TASK TO CARRY OUT:
Output the material below verbatim, from the line with "snickered [1087, 331]" up to and including the line with "pyautogui.click(x=842, y=750)", and nothing else.

RECORDS TO PROCESS:
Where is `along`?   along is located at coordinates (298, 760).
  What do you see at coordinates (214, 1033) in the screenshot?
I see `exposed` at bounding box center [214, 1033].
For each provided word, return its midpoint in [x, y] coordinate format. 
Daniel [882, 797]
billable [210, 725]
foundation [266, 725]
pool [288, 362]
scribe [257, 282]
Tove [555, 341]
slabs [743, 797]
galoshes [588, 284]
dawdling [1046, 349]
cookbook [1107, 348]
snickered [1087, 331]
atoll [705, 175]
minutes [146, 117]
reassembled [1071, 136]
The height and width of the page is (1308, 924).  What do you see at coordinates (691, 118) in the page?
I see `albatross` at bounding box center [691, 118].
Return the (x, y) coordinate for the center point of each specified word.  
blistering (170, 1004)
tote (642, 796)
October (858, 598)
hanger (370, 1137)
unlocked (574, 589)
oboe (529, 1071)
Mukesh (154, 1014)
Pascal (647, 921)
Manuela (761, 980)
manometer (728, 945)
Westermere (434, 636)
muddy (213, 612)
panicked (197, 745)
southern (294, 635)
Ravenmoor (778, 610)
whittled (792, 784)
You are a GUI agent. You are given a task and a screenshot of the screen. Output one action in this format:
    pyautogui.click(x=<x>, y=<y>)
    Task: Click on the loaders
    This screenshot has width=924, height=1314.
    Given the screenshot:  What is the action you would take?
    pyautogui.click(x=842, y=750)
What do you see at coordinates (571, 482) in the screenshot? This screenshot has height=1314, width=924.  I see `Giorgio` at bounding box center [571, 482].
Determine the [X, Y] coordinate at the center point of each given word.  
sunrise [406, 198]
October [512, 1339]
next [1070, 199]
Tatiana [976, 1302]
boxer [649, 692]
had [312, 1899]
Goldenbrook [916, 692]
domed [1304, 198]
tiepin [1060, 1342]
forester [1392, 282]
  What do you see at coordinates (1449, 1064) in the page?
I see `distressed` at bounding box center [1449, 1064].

EXERCISE ANSWER:
snickered [1087, 331]
atoll [705, 175]
minutes [146, 117]
reassembled [1071, 136]
The height and width of the page is (1308, 924).  What do you see at coordinates (691, 118) in the page?
I see `albatross` at bounding box center [691, 118].
Return the (x, y) coordinate for the center point of each specified word.  
blistering (170, 1004)
tote (642, 796)
October (858, 598)
hanger (370, 1137)
unlocked (574, 589)
oboe (529, 1071)
Mukesh (154, 1014)
Pascal (647, 921)
Manuela (761, 980)
manometer (728, 945)
Westermere (434, 636)
muddy (213, 612)
panicked (197, 745)
southern (294, 635)
Ravenmoor (778, 610)
whittled (792, 784)
You are a GUI agent. You are given a task and a screenshot of the screen. Output one action in this format:
    pyautogui.click(x=<x>, y=<y>)
    Task: Click on the loaders
    This screenshot has width=924, height=1314.
    Given the screenshot:  What is the action you would take?
    pyautogui.click(x=842, y=750)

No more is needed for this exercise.